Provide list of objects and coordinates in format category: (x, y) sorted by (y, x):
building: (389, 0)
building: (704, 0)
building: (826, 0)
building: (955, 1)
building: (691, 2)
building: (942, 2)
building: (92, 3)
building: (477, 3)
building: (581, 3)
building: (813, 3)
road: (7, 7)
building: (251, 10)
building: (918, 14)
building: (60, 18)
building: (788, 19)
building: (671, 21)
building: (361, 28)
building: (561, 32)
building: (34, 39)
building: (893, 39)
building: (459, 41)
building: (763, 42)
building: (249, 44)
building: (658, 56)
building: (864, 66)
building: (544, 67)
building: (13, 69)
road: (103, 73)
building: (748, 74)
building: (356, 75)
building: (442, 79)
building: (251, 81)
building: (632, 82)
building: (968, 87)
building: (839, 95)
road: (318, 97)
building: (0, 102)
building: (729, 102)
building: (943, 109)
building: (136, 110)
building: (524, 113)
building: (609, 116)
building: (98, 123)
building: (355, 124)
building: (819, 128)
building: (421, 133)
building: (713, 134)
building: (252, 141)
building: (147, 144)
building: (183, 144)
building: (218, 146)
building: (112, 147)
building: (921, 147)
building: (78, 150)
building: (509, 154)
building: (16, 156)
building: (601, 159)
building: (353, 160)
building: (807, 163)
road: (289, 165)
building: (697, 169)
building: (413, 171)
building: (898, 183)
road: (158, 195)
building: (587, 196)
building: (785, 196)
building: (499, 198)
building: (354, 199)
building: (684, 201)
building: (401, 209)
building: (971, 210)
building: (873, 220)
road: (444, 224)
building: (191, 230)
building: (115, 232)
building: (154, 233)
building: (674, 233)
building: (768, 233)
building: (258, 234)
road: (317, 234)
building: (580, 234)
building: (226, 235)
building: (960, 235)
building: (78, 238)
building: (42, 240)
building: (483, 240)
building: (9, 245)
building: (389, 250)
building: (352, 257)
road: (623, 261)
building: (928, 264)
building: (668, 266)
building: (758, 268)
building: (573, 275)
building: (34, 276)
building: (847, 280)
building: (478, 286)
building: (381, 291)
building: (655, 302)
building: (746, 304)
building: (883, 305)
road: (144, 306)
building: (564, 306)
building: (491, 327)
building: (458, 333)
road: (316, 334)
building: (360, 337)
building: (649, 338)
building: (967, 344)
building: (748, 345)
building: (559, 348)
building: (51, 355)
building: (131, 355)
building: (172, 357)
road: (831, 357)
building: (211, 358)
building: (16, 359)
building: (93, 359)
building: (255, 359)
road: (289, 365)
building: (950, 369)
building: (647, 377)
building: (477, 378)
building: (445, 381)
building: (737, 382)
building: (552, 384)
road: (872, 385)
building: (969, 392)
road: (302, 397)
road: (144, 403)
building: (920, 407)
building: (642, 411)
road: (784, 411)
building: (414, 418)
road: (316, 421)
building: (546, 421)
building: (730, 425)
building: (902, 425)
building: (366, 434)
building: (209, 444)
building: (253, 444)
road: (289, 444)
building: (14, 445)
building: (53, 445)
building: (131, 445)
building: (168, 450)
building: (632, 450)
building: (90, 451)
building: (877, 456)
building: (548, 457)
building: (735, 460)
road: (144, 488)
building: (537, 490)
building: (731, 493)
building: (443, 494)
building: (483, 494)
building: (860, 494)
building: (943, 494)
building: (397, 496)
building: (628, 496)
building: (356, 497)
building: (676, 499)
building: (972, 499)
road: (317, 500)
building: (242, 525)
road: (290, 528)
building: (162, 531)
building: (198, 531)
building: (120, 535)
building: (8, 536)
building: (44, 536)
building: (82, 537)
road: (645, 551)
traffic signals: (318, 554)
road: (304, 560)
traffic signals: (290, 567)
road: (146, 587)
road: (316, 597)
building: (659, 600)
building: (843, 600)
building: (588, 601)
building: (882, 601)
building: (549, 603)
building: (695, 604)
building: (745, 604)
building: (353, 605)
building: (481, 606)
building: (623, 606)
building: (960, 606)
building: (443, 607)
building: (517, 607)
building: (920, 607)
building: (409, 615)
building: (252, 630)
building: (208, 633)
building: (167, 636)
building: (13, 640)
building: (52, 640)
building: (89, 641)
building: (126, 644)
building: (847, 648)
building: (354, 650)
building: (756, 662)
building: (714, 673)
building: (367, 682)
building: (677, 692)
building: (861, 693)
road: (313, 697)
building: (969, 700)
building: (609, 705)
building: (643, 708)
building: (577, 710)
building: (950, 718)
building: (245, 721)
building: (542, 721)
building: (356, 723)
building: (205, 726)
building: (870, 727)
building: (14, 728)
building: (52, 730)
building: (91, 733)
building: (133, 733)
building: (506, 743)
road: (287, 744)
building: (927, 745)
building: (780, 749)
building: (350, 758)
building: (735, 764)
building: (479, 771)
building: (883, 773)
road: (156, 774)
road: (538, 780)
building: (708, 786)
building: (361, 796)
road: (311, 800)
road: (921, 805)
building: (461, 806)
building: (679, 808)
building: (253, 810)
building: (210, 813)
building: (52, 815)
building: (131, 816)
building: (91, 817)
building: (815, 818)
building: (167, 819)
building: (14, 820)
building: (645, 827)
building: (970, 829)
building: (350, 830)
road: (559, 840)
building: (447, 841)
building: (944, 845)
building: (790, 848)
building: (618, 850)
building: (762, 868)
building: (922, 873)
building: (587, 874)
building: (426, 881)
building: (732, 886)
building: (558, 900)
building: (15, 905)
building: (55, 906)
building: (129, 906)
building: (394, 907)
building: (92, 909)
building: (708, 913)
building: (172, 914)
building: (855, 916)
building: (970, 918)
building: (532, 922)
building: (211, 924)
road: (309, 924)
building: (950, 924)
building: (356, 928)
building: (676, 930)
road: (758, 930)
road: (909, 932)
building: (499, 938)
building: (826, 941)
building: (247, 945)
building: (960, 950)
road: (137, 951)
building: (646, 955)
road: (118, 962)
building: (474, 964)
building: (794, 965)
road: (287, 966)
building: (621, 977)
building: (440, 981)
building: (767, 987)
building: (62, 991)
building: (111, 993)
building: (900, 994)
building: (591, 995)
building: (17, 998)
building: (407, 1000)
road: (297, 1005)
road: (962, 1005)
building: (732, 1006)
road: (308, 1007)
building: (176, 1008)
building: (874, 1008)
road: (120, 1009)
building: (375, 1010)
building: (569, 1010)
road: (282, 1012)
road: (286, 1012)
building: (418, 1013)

#####

• [EXERCISE INSTRUCTIONS]
Exactly as it stands, output the whole listing.

• [EXERCISE RESULT]
Provide list of objects and coordinates in format category: (x, y) sorted by (y, x):
building: (389, 0)
building: (704, 0)
building: (826, 0)
building: (955, 1)
building: (691, 2)
building: (942, 2)
building: (92, 3)
building: (477, 3)
building: (581, 3)
building: (813, 3)
road: (7, 7)
building: (251, 10)
building: (918, 14)
building: (60, 18)
building: (788, 19)
building: (671, 21)
building: (361, 28)
building: (561, 32)
building: (34, 39)
building: (893, 39)
building: (459, 41)
building: (763, 42)
building: (249, 44)
building: (658, 56)
building: (864, 66)
building: (544, 67)
building: (13, 69)
road: (103, 73)
building: (748, 74)
building: (356, 75)
building: (442, 79)
building: (251, 81)
building: (632, 82)
building: (968, 87)
building: (839, 95)
road: (318, 97)
building: (0, 102)
building: (729, 102)
building: (943, 109)
building: (136, 110)
building: (524, 113)
building: (609, 116)
building: (98, 123)
building: (355, 124)
building: (819, 128)
building: (421, 133)
building: (713, 134)
building: (252, 141)
building: (147, 144)
building: (183, 144)
building: (218, 146)
building: (112, 147)
building: (921, 147)
building: (78, 150)
building: (509, 154)
building: (16, 156)
building: (601, 159)
building: (353, 160)
building: (807, 163)
road: (289, 165)
building: (697, 169)
building: (413, 171)
building: (898, 183)
road: (158, 195)
building: (587, 196)
building: (785, 196)
building: (499, 198)
building: (354, 199)
building: (684, 201)
building: (401, 209)
building: (971, 210)
building: (873, 220)
road: (444, 224)
building: (191, 230)
building: (115, 232)
building: (154, 233)
building: (674, 233)
building: (768, 233)
building: (258, 234)
road: (317, 234)
building: (580, 234)
building: (226, 235)
building: (960, 235)
building: (78, 238)
building: (42, 240)
building: (483, 240)
building: (9, 245)
building: (389, 250)
building: (352, 257)
road: (623, 261)
building: (928, 264)
building: (668, 266)
building: (758, 268)
building: (573, 275)
building: (34, 276)
building: (847, 280)
building: (478, 286)
building: (381, 291)
building: (655, 302)
building: (746, 304)
building: (883, 305)
road: (144, 306)
building: (564, 306)
building: (491, 327)
building: (458, 333)
road: (316, 334)
building: (360, 337)
building: (649, 338)
building: (967, 344)
building: (748, 345)
building: (559, 348)
building: (51, 355)
building: (131, 355)
building: (172, 357)
road: (831, 357)
building: (211, 358)
building: (16, 359)
building: (93, 359)
building: (255, 359)
road: (289, 365)
building: (950, 369)
building: (647, 377)
building: (477, 378)
building: (445, 381)
building: (737, 382)
building: (552, 384)
road: (872, 385)
building: (969, 392)
road: (302, 397)
road: (144, 403)
building: (920, 407)
building: (642, 411)
road: (784, 411)
building: (414, 418)
road: (316, 421)
building: (546, 421)
building: (730, 425)
building: (902, 425)
building: (366, 434)
building: (209, 444)
building: (253, 444)
road: (289, 444)
building: (14, 445)
building: (53, 445)
building: (131, 445)
building: (168, 450)
building: (632, 450)
building: (90, 451)
building: (877, 456)
building: (548, 457)
building: (735, 460)
road: (144, 488)
building: (537, 490)
building: (731, 493)
building: (443, 494)
building: (483, 494)
building: (860, 494)
building: (943, 494)
building: (397, 496)
building: (628, 496)
building: (356, 497)
building: (676, 499)
building: (972, 499)
road: (317, 500)
building: (242, 525)
road: (290, 528)
building: (162, 531)
building: (198, 531)
building: (120, 535)
building: (8, 536)
building: (44, 536)
building: (82, 537)
road: (645, 551)
traffic signals: (318, 554)
road: (304, 560)
traffic signals: (290, 567)
road: (146, 587)
road: (316, 597)
building: (659, 600)
building: (843, 600)
building: (588, 601)
building: (882, 601)
building: (549, 603)
building: (695, 604)
building: (745, 604)
building: (353, 605)
building: (481, 606)
building: (623, 606)
building: (960, 606)
building: (443, 607)
building: (517, 607)
building: (920, 607)
building: (409, 615)
building: (252, 630)
building: (208, 633)
building: (167, 636)
building: (13, 640)
building: (52, 640)
building: (89, 641)
building: (126, 644)
building: (847, 648)
building: (354, 650)
building: (756, 662)
building: (714, 673)
building: (367, 682)
building: (677, 692)
building: (861, 693)
road: (313, 697)
building: (969, 700)
building: (609, 705)
building: (643, 708)
building: (577, 710)
building: (950, 718)
building: (245, 721)
building: (542, 721)
building: (356, 723)
building: (205, 726)
building: (870, 727)
building: (14, 728)
building: (52, 730)
building: (91, 733)
building: (133, 733)
building: (506, 743)
road: (287, 744)
building: (927, 745)
building: (780, 749)
building: (350, 758)
building: (735, 764)
building: (479, 771)
building: (883, 773)
road: (156, 774)
road: (538, 780)
building: (708, 786)
building: (361, 796)
road: (311, 800)
road: (921, 805)
building: (461, 806)
building: (679, 808)
building: (253, 810)
building: (210, 813)
building: (52, 815)
building: (131, 816)
building: (91, 817)
building: (815, 818)
building: (167, 819)
building: (14, 820)
building: (645, 827)
building: (970, 829)
building: (350, 830)
road: (559, 840)
building: (447, 841)
building: (944, 845)
building: (790, 848)
building: (618, 850)
building: (762, 868)
building: (922, 873)
building: (587, 874)
building: (426, 881)
building: (732, 886)
building: (558, 900)
building: (15, 905)
building: (55, 906)
building: (129, 906)
building: (394, 907)
building: (92, 909)
building: (708, 913)
building: (172, 914)
building: (855, 916)
building: (970, 918)
building: (532, 922)
building: (211, 924)
road: (309, 924)
building: (950, 924)
building: (356, 928)
building: (676, 930)
road: (758, 930)
road: (909, 932)
building: (499, 938)
building: (826, 941)
building: (247, 945)
building: (960, 950)
road: (137, 951)
building: (646, 955)
road: (118, 962)
building: (474, 964)
building: (794, 965)
road: (287, 966)
building: (621, 977)
building: (440, 981)
building: (767, 987)
building: (62, 991)
building: (111, 993)
building: (900, 994)
building: (591, 995)
building: (17, 998)
building: (407, 1000)
road: (297, 1005)
road: (962, 1005)
building: (732, 1006)
road: (308, 1007)
building: (176, 1008)
building: (874, 1008)
road: (120, 1009)
building: (375, 1010)
building: (569, 1010)
road: (282, 1012)
road: (286, 1012)
building: (418, 1013)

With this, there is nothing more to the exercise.